Work to be completed:
Your answer must be an exact retyping of the line containing "TEMP pin OUT: D1 -> A0" and every line after it through the end of the records below, with no pictures and nothing else.

Dataset records:
--- START ---

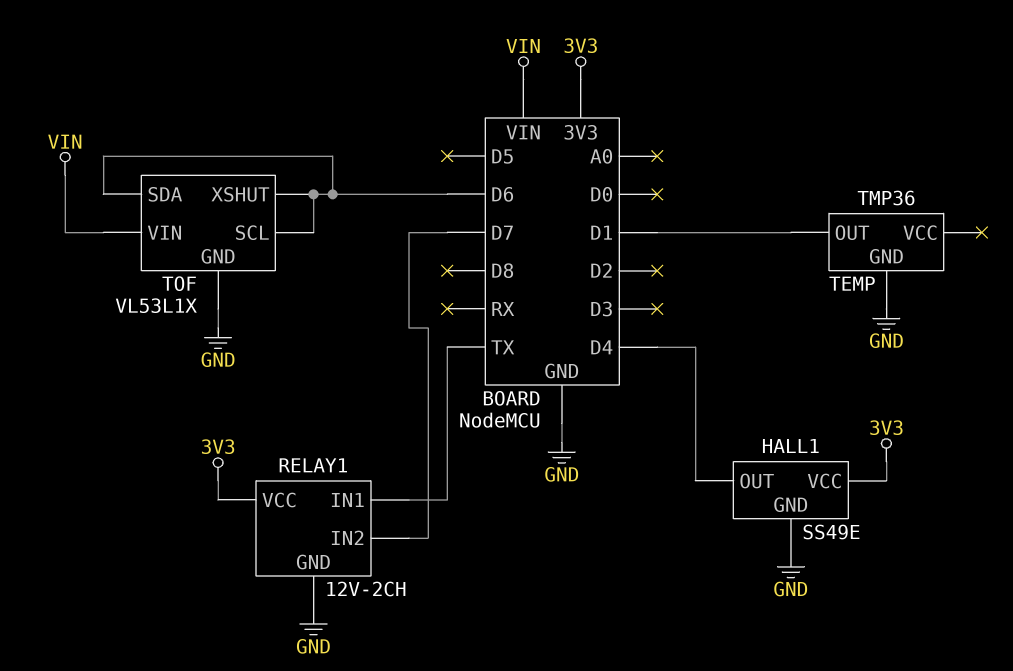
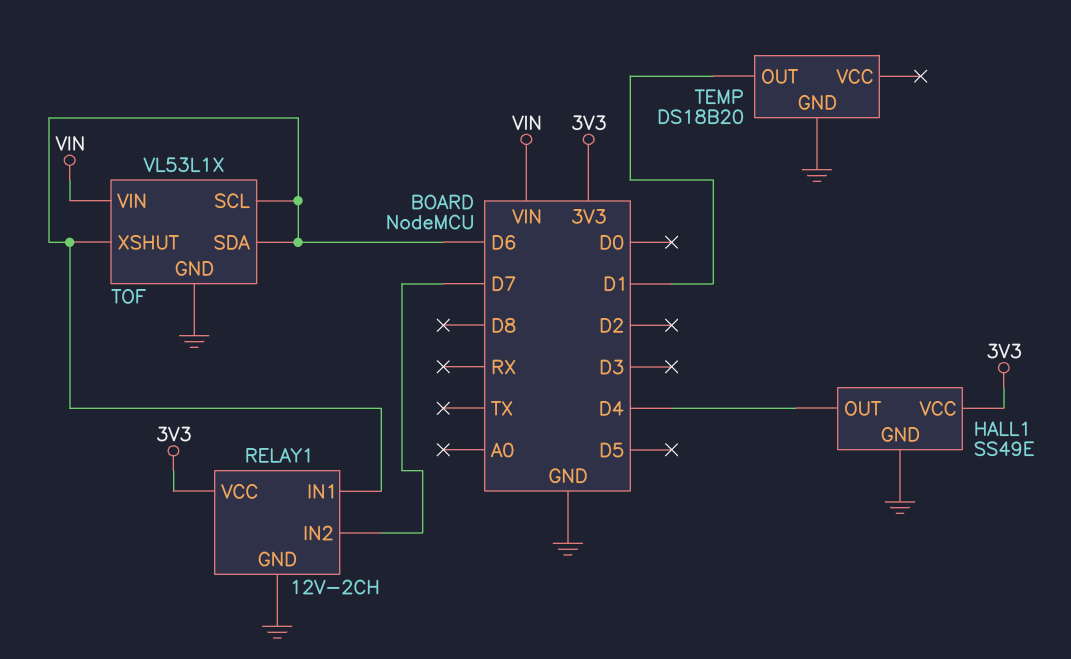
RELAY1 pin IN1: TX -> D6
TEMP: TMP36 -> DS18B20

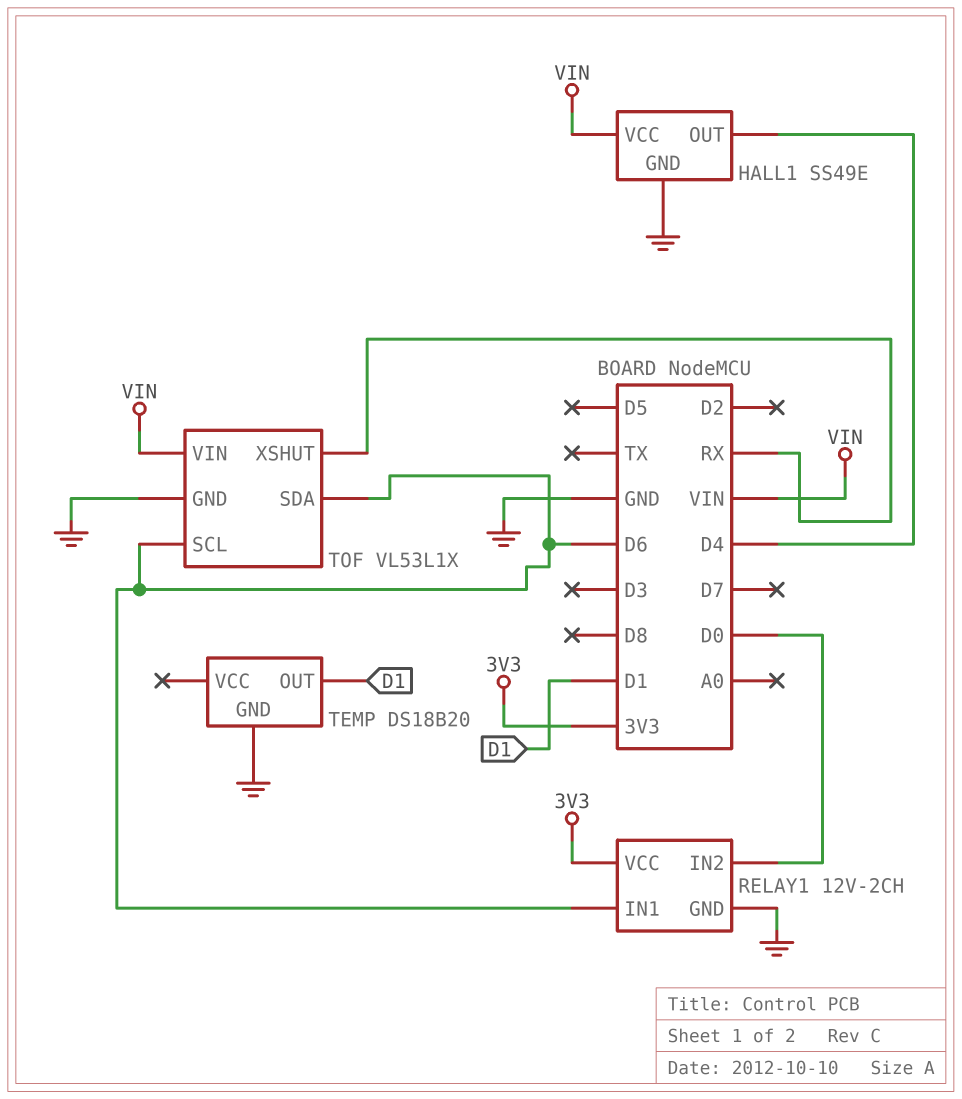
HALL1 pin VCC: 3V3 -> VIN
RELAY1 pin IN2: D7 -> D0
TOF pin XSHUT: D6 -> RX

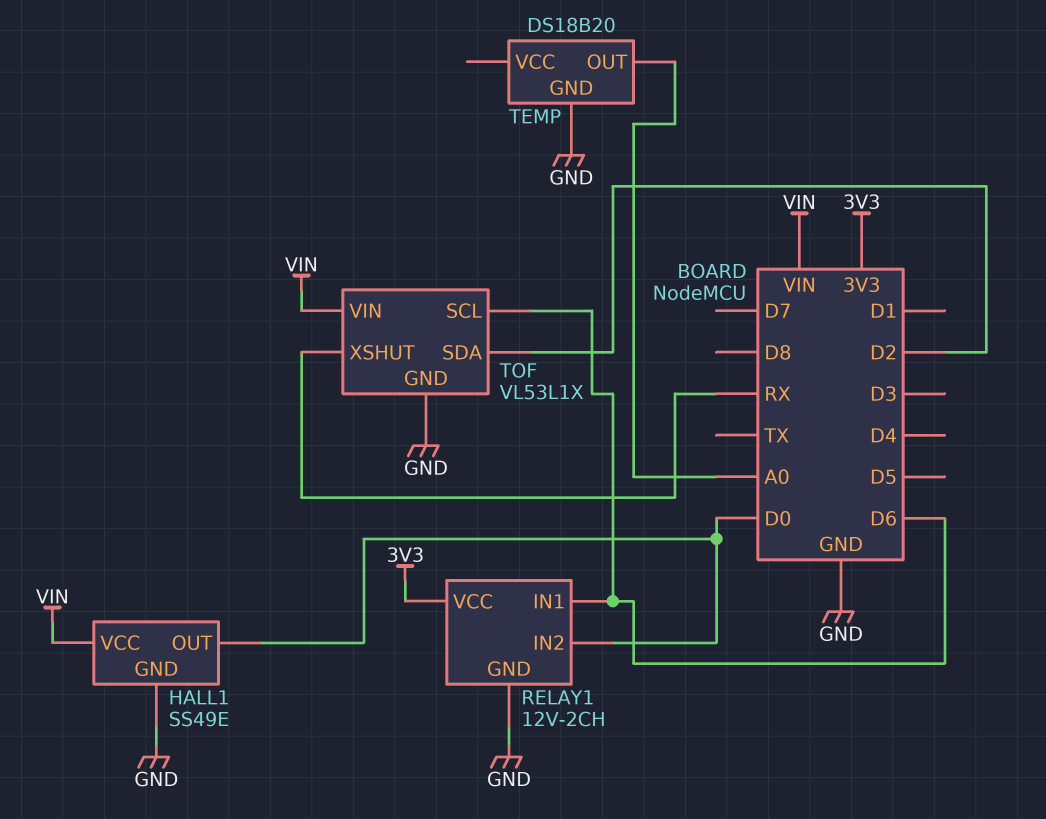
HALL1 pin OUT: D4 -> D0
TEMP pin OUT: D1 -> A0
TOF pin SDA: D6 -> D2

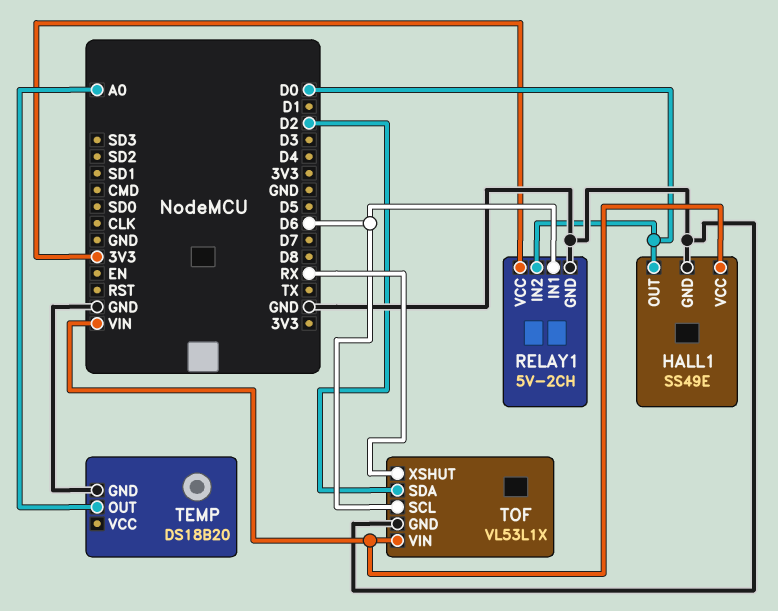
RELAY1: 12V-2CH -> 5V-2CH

--- END ---

Answer to the problem:
TEMP pin OUT: D1 -> A0
TOF pin SDA: D6 -> D2

RELAY1: 12V-2CH -> 5V-2CH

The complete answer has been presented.